(Stored data)
───
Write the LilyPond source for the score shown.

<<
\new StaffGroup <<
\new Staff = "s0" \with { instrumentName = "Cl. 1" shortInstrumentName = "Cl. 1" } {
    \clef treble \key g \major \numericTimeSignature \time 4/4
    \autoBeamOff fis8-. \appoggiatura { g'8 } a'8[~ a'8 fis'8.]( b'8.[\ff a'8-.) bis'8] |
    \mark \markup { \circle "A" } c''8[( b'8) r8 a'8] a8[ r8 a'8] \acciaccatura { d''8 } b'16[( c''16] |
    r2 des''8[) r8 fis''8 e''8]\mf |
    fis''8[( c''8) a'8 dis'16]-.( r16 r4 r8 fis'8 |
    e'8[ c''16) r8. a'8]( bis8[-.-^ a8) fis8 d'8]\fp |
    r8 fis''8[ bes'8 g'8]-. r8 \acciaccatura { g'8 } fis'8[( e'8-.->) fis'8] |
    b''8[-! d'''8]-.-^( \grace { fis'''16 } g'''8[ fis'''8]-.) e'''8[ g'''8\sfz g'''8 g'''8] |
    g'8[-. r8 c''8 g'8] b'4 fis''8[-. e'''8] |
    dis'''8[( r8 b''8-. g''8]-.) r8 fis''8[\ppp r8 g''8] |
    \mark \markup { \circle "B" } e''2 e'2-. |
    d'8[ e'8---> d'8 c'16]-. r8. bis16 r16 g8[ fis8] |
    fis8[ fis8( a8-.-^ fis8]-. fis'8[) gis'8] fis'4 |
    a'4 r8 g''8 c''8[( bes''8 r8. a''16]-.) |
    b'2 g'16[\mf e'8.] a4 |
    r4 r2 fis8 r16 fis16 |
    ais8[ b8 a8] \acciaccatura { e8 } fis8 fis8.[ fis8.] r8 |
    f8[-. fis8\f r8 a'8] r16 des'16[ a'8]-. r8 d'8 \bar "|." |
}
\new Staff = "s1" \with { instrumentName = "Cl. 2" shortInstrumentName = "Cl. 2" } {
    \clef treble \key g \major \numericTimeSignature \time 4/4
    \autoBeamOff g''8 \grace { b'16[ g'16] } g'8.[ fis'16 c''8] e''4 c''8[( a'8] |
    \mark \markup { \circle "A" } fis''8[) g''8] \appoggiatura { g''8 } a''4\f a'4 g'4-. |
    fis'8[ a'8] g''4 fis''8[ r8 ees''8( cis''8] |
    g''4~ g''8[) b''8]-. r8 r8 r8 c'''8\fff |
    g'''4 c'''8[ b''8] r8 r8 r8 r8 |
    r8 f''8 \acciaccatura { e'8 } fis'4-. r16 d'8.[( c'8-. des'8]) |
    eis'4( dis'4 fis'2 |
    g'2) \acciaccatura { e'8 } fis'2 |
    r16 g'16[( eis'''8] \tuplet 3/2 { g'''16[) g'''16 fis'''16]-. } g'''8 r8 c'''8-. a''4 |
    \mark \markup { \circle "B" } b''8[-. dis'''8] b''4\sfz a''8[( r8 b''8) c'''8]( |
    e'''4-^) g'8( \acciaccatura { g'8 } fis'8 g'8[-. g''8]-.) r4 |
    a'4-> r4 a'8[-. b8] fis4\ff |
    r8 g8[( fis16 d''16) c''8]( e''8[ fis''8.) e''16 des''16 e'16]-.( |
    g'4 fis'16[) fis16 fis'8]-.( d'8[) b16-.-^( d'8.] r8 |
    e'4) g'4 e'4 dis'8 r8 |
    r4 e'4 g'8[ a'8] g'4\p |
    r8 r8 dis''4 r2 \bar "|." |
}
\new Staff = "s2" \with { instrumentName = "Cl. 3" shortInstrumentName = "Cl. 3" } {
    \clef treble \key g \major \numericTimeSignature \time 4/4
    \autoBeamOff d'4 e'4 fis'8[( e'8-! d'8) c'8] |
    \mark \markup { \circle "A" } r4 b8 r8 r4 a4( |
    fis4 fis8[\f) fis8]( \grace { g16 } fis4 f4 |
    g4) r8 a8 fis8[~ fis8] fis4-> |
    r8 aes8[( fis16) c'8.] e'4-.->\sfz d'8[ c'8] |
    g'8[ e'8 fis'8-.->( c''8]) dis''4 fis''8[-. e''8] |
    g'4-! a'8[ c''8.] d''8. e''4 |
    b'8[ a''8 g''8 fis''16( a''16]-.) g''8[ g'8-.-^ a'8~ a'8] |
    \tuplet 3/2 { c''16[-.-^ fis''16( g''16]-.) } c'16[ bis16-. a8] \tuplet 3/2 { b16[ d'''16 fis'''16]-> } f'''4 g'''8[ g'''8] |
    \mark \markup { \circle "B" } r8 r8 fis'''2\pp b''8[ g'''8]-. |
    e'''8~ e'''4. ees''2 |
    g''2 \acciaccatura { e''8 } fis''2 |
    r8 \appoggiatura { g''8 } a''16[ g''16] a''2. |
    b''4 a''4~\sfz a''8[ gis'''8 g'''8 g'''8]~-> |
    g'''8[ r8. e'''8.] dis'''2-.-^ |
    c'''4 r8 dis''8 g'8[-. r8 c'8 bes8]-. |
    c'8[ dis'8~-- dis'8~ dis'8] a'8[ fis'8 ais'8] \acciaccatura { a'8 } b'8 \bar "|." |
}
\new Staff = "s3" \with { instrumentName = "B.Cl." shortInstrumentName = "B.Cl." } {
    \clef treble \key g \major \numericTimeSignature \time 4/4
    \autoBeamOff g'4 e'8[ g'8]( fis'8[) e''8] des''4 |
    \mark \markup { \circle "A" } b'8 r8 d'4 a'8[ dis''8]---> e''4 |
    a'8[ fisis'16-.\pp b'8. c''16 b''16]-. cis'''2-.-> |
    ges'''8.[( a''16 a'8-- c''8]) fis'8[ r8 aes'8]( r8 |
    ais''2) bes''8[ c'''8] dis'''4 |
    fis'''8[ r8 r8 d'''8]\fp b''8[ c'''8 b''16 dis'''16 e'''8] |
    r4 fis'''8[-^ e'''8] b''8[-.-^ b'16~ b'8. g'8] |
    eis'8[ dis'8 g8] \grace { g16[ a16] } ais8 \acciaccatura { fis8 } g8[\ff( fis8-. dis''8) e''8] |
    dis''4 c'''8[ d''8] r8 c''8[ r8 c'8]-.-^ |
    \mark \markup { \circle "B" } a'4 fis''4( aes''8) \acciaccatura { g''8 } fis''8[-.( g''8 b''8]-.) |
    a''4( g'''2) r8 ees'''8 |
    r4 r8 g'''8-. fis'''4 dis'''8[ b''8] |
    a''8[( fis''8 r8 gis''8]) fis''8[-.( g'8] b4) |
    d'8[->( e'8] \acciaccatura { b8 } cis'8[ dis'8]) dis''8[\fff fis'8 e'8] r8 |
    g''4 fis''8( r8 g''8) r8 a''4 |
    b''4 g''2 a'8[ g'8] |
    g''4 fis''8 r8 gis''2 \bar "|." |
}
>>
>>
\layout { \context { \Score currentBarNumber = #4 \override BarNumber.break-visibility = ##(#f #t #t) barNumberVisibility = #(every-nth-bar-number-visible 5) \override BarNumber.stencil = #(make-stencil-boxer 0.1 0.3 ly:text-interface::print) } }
───
§ **Task to carry out**: Pull out every line of the entries above that contains the string "tuplet", and copy each one. Case counts.

§ **Solution**:
    r16 g'16[( eis'''8] \tuplet 3/2 { g'''16[) g'''16 fis'''16]-. } g'''8 r8 c'''8-. a''4 |
    \tuplet 3/2 { c''16[-.-^ fis''16( g''16]-.) } c'16[ bis16-. a8] \tuplet 3/2 { b16[ d'''16 fis'''16]-> } f'''4 g'''8[ g'''8] |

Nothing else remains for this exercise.